• Instructions to follow
Pull every line containing "white" from the entries.

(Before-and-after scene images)
☆ ☆ ☆ ☆
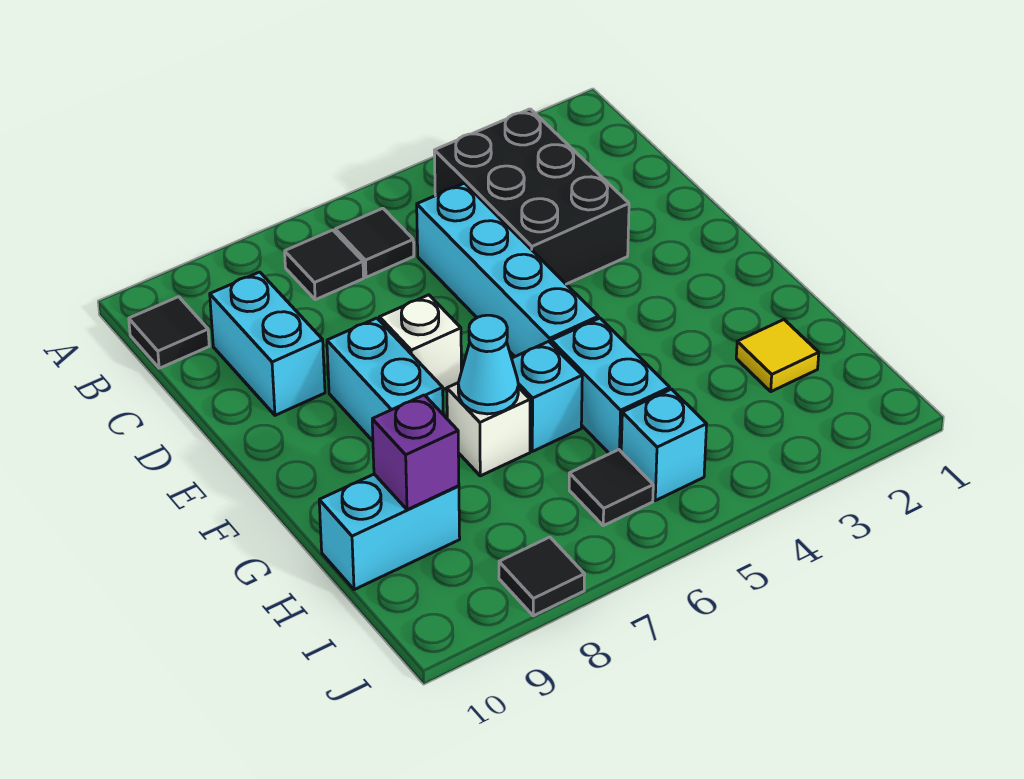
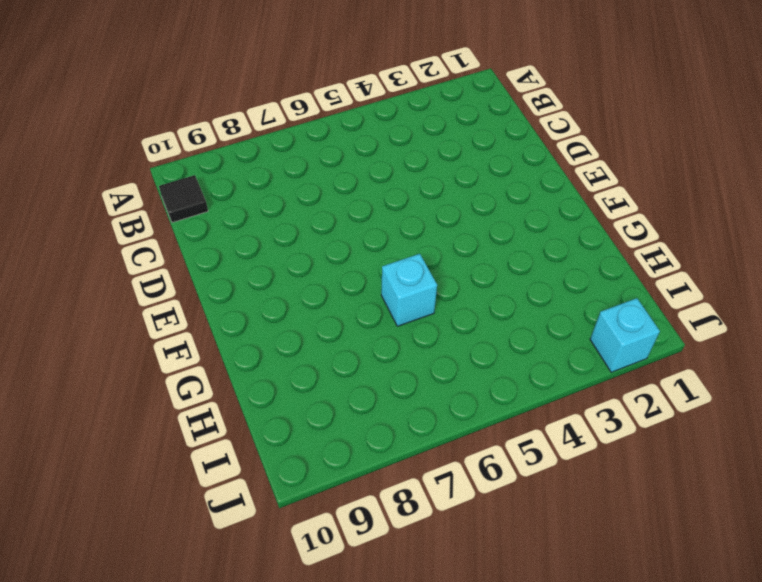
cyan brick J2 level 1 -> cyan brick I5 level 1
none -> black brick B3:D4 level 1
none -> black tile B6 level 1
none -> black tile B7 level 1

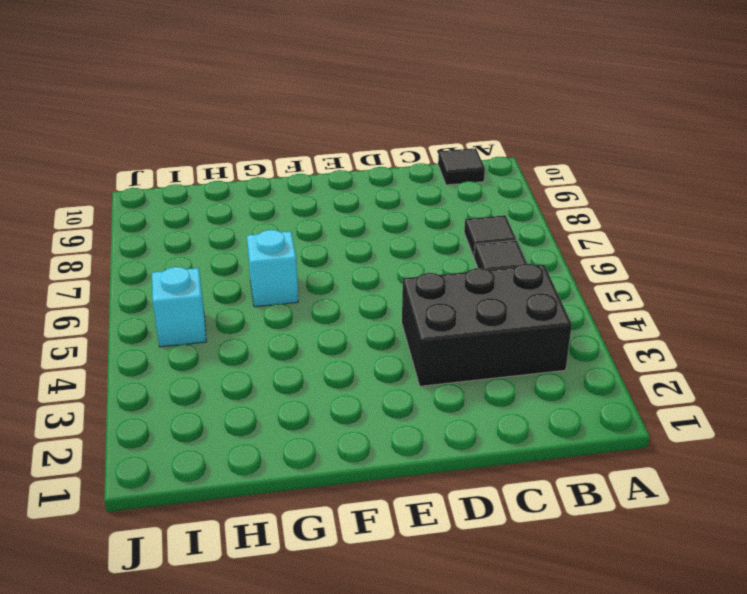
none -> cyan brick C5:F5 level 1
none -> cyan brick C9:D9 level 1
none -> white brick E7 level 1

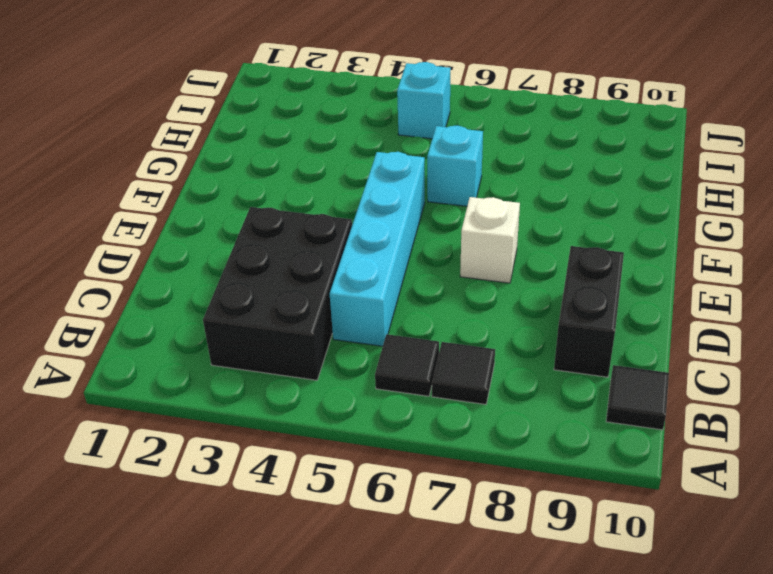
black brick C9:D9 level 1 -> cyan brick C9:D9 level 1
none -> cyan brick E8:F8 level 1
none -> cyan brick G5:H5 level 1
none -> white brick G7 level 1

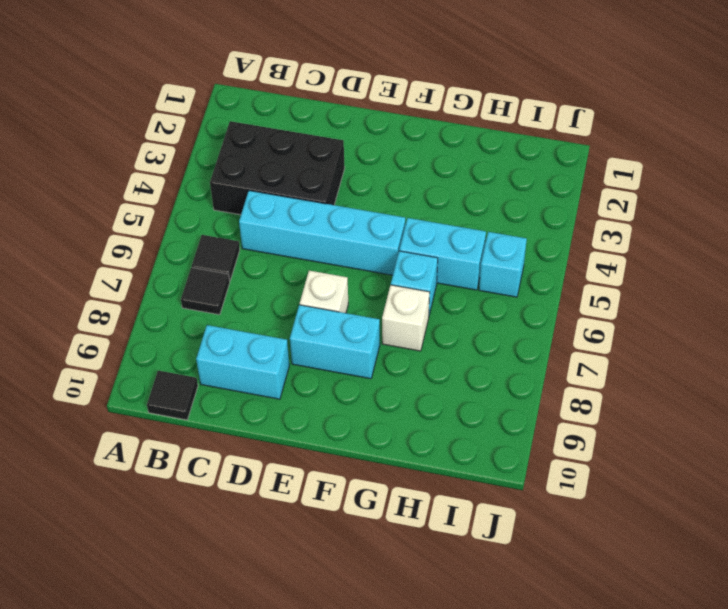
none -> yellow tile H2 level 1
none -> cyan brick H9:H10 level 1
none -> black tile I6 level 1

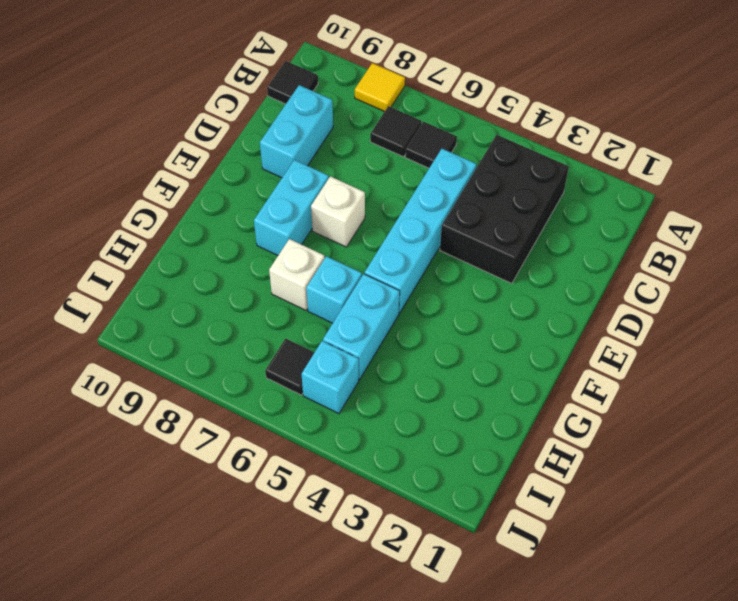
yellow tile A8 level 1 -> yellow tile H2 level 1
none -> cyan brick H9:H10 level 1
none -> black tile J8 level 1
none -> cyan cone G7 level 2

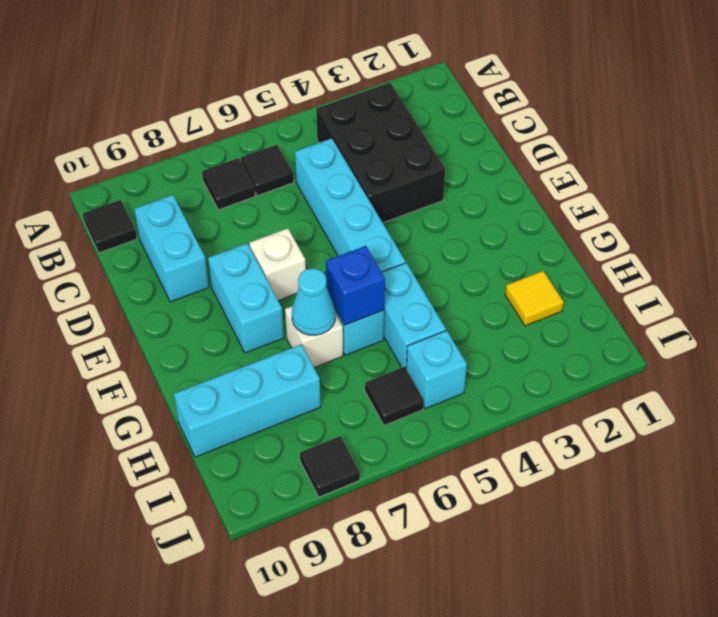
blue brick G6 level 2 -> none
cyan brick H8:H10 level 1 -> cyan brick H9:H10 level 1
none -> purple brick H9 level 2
☆ ☆ ☆ ☆
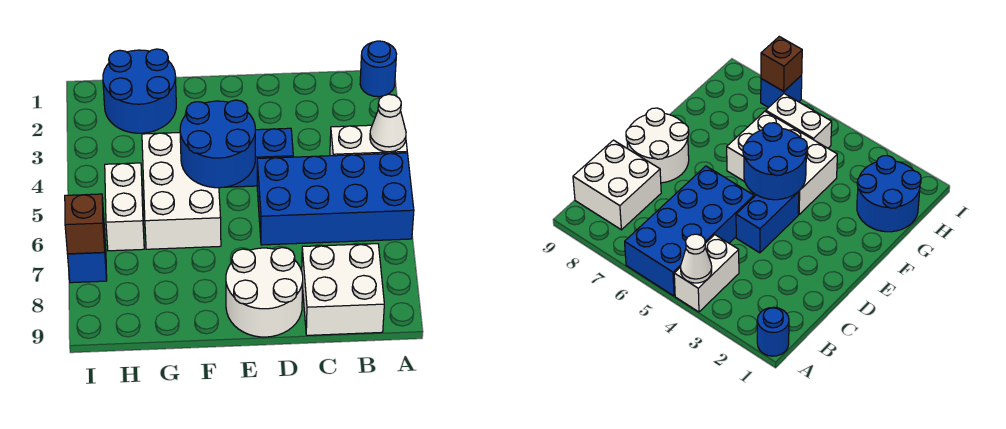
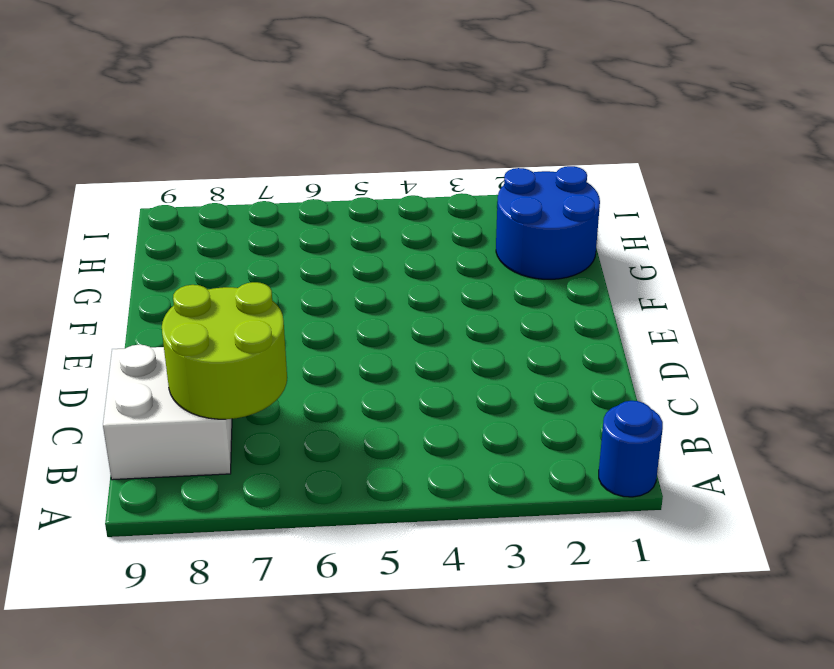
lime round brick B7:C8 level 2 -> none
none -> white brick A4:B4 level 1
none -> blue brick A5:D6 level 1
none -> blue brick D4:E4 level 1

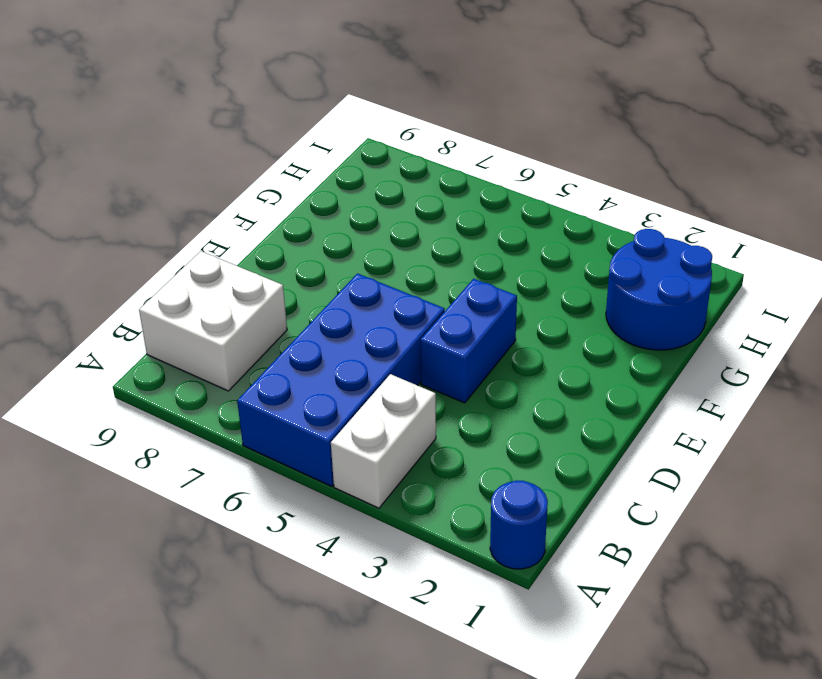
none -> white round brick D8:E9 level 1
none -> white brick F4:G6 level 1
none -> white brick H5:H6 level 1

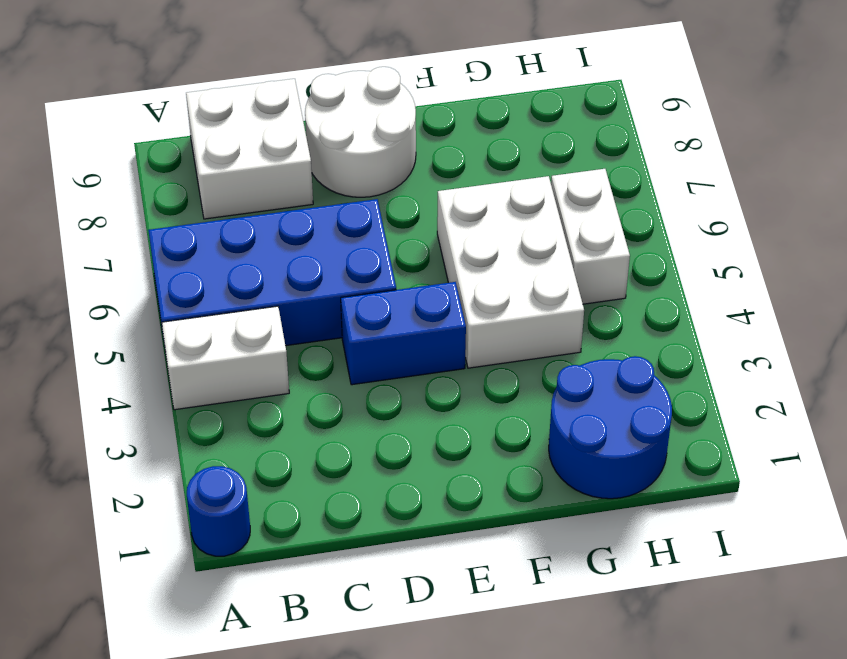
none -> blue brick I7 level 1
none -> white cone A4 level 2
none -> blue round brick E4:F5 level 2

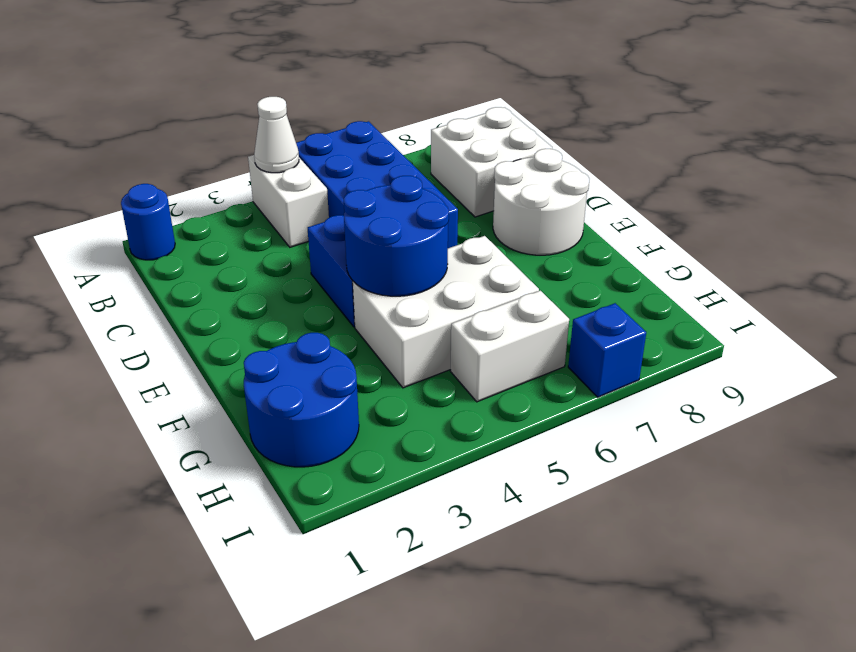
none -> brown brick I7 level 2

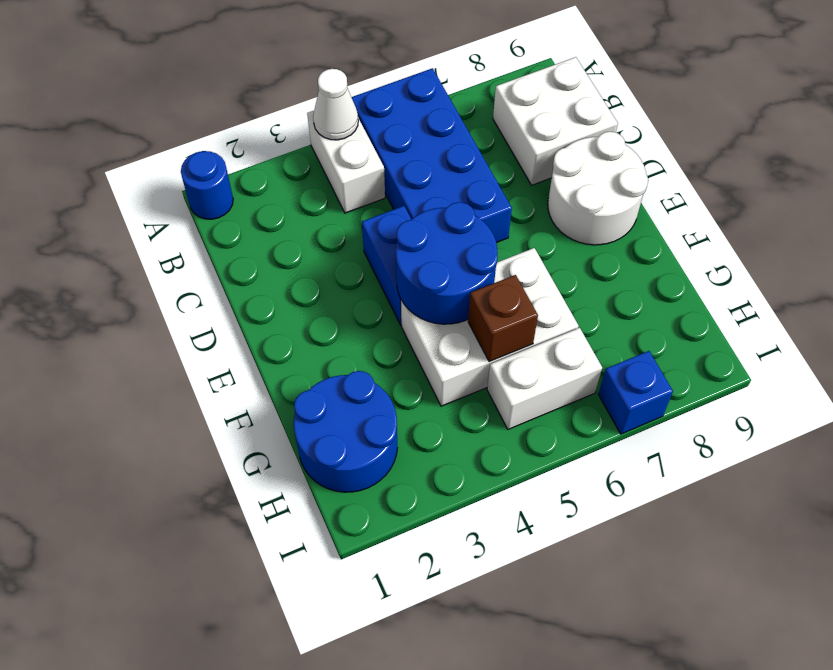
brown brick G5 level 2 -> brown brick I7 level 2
☆ ☆ ☆ ☆
• Answer space
none -> white brick E7 level 1
none -> white brick G7 level 1
none -> white brick A4:B4 level 1
none -> white round brick D8:E9 level 1
none -> white brick F4:G6 level 1
none -> white brick H5:H6 level 1
none -> white cone A4 level 2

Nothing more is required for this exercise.